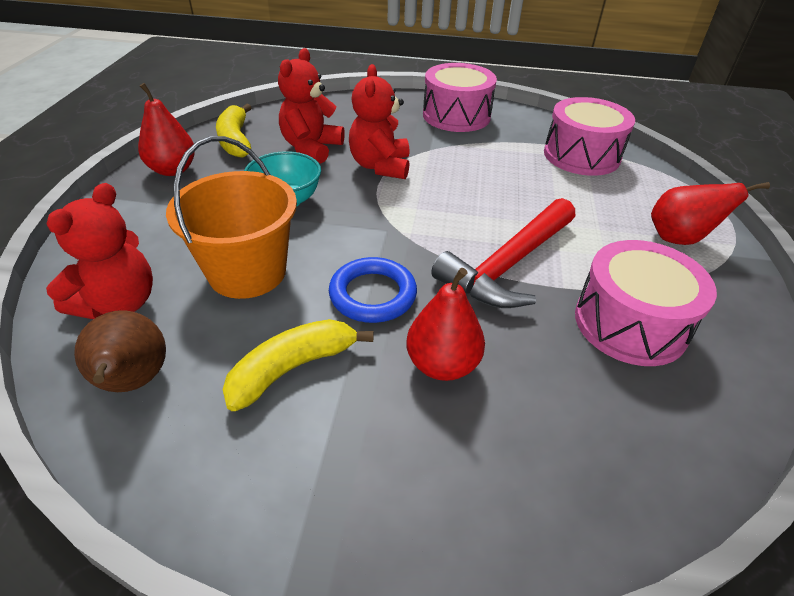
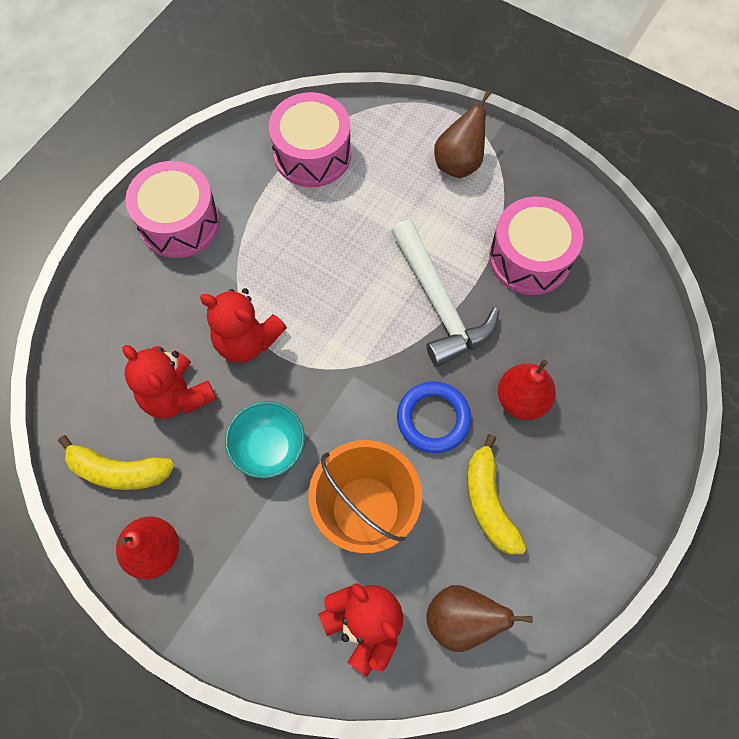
camera: 65 degrees left, 25 degrees up
(508, 265) = (439, 303): red hammer -> white hammer
(679, 239) = (459, 163): red pear -> brown pear

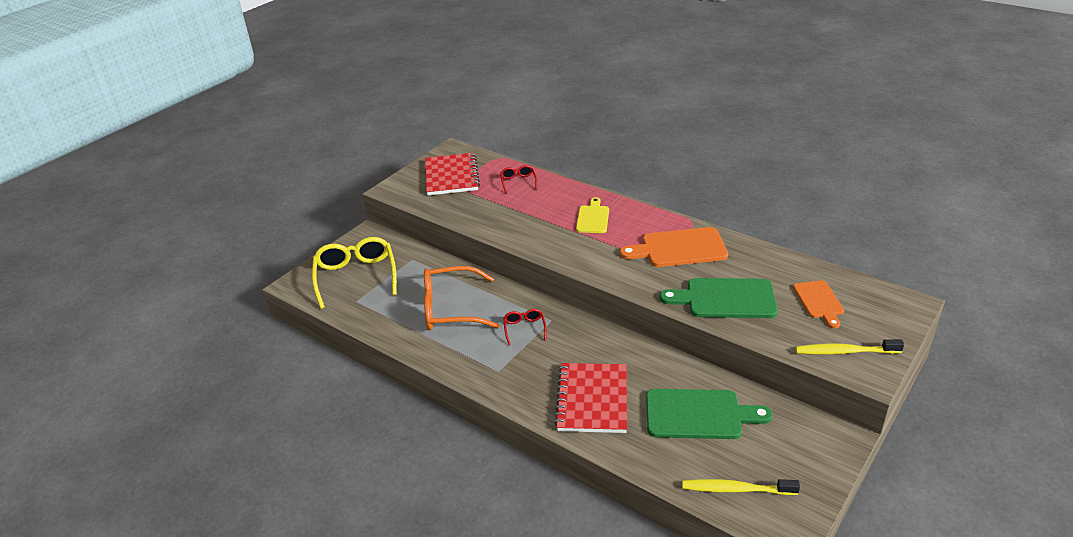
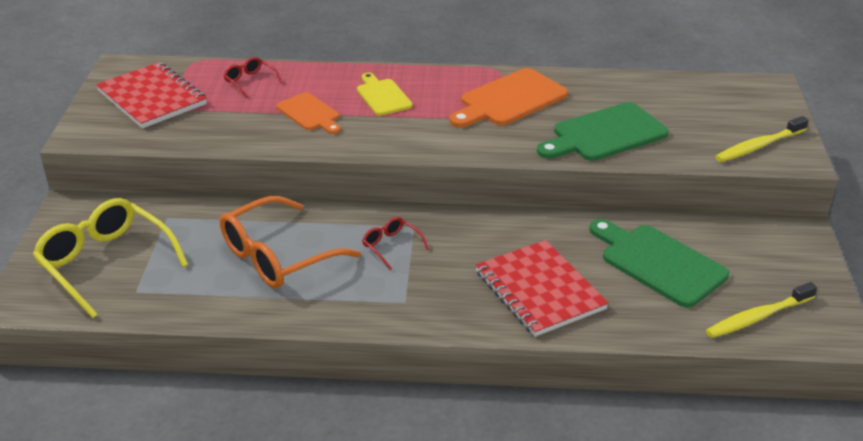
camera: 35 degrees left, 0 degrees up
(699, 415) = (658, 263): green cutting board -> green cutting board turned 105 degrees counterclockwise
(819, 301) = (693, 109): orange cutting board -> orange cutting board (310, 113)

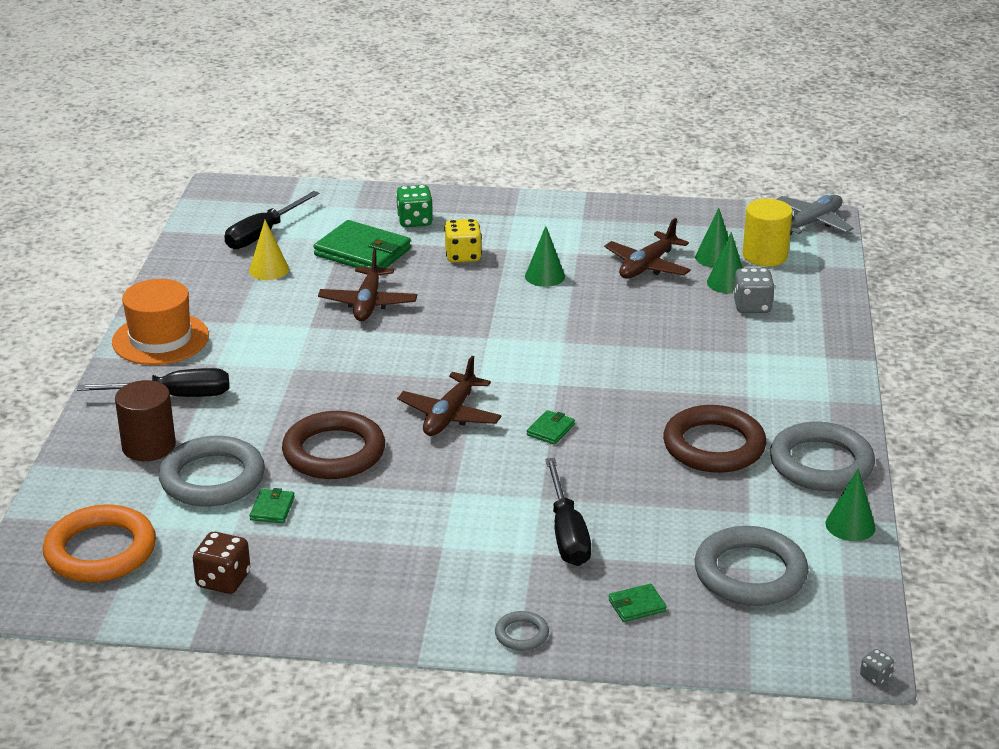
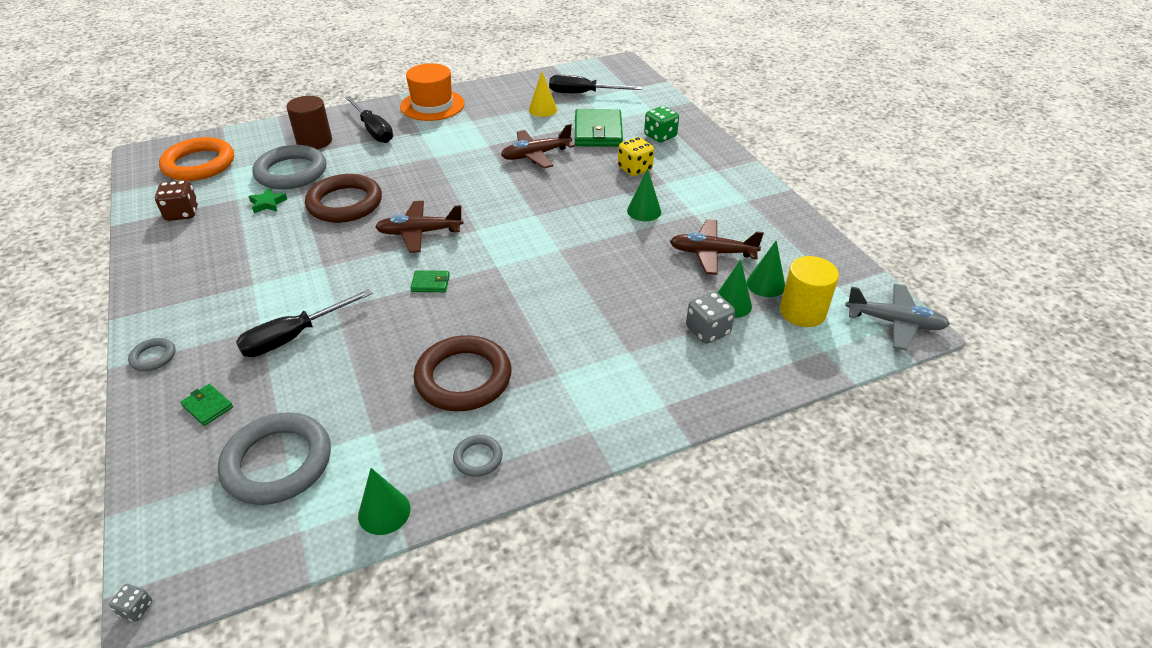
camera: 60 degrees right, 10 degrees up
(272, 509) = (268, 203): green wallet -> green star
(821, 463) = (478, 458): grey ring -> grey ring, size x0.46

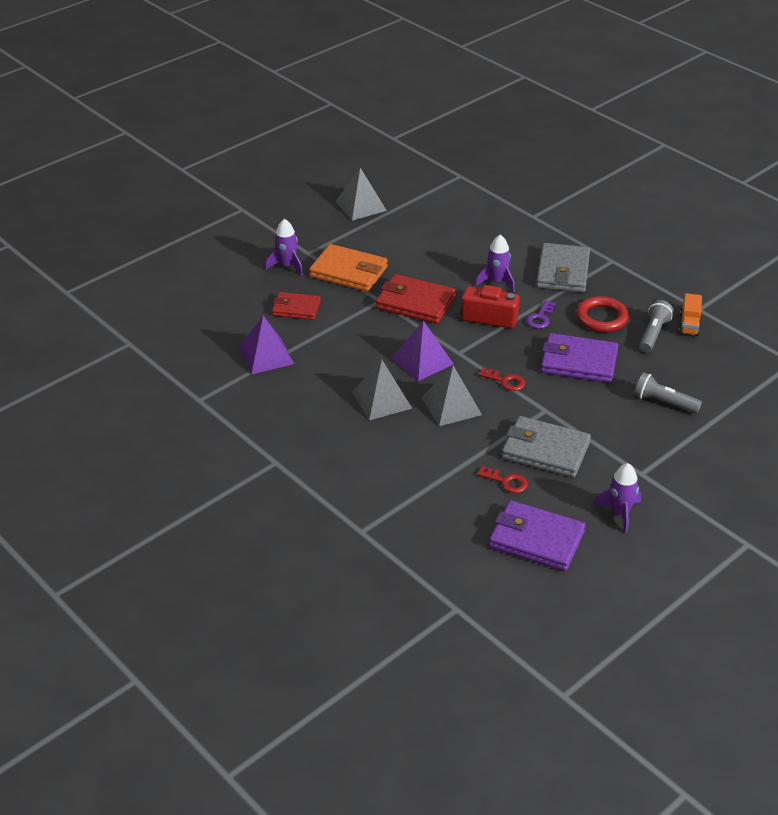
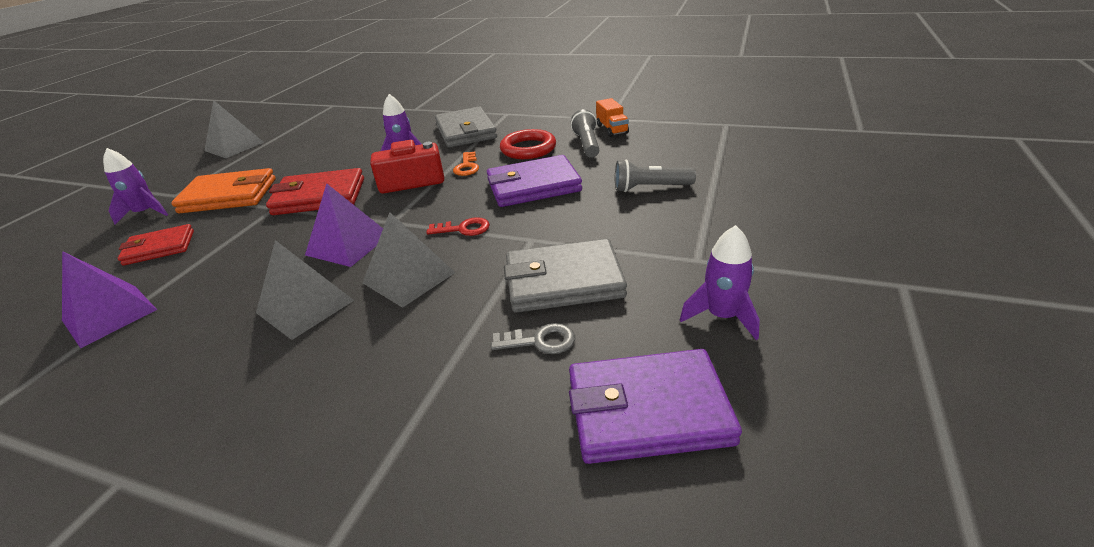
camera: 25 degrees left, 5 degrees down
(506, 481) = (540, 341): red key -> grey key
(540, 318) = (467, 167): purple key -> orange key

──────

▶ Task to carry out
Copy every line from the data that includes the string "board".

▶ Response box
(699, 415) = (658, 263): green cutting board -> green cutting board turned 105 degrees counterclockwise
(819, 301) = (693, 109): orange cutting board -> orange cutting board (310, 113)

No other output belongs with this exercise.